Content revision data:
——

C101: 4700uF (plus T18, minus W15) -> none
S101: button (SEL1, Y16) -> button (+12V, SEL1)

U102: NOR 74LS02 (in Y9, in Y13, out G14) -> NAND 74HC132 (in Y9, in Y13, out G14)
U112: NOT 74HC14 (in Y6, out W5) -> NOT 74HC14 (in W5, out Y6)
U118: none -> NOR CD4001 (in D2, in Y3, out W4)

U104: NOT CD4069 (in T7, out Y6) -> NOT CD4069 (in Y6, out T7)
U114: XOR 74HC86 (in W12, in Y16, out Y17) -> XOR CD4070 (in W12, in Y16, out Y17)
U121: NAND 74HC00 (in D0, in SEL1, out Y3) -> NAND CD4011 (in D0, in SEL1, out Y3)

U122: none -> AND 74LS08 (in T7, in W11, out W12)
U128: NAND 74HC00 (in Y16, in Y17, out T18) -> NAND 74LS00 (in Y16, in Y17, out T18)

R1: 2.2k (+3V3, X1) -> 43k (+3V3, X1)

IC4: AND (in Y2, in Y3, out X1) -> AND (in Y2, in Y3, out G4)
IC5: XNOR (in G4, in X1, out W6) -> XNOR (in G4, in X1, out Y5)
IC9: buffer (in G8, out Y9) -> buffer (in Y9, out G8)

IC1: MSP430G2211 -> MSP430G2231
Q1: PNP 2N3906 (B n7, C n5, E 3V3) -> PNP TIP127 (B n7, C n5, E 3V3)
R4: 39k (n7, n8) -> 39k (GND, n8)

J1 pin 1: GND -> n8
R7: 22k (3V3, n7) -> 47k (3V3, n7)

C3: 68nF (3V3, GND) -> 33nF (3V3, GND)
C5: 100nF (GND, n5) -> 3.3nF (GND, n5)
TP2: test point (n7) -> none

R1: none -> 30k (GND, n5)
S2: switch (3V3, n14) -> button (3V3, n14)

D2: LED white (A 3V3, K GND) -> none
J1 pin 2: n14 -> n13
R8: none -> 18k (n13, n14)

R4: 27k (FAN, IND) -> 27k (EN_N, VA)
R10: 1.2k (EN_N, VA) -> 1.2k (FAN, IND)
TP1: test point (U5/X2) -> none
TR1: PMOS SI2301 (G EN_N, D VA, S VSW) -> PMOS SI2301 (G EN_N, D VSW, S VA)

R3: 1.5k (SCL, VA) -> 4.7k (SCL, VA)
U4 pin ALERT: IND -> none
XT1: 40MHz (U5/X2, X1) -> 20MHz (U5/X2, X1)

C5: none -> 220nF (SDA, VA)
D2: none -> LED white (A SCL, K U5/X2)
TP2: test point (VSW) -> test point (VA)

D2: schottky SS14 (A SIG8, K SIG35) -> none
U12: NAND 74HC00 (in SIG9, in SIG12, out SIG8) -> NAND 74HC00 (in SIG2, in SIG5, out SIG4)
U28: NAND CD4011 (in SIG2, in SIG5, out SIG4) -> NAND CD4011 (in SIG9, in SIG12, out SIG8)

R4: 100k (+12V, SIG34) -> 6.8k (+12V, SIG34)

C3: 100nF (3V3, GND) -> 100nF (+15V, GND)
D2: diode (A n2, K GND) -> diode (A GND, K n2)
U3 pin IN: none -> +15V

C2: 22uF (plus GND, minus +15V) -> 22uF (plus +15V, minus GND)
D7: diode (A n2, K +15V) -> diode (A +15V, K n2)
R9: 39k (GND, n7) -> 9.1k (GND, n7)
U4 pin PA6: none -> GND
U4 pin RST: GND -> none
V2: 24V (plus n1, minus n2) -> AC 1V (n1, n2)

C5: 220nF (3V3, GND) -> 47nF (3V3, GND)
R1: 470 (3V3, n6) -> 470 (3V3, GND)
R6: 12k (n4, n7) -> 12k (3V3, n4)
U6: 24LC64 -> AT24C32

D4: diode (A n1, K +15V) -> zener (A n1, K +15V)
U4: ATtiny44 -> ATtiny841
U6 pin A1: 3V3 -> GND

——

An exact, complete copy of the lines above from the one with "C3: 68nF (3V3, GND) -> 33nF (3V3, GND)" through the one with "R4: 27k (FAN, IND) -> 27k (EN_N, VA)" is the whole answer.

§ **Exercise output**
C3: 68nF (3V3, GND) -> 33nF (3V3, GND)
C5: 100nF (GND, n5) -> 3.3nF (GND, n5)
TP2: test point (n7) -> none

R1: none -> 30k (GND, n5)
S2: switch (3V3, n14) -> button (3V3, n14)

D2: LED white (A 3V3, K GND) -> none
J1 pin 2: n14 -> n13
R8: none -> 18k (n13, n14)

R4: 27k (FAN, IND) -> 27k (EN_N, VA)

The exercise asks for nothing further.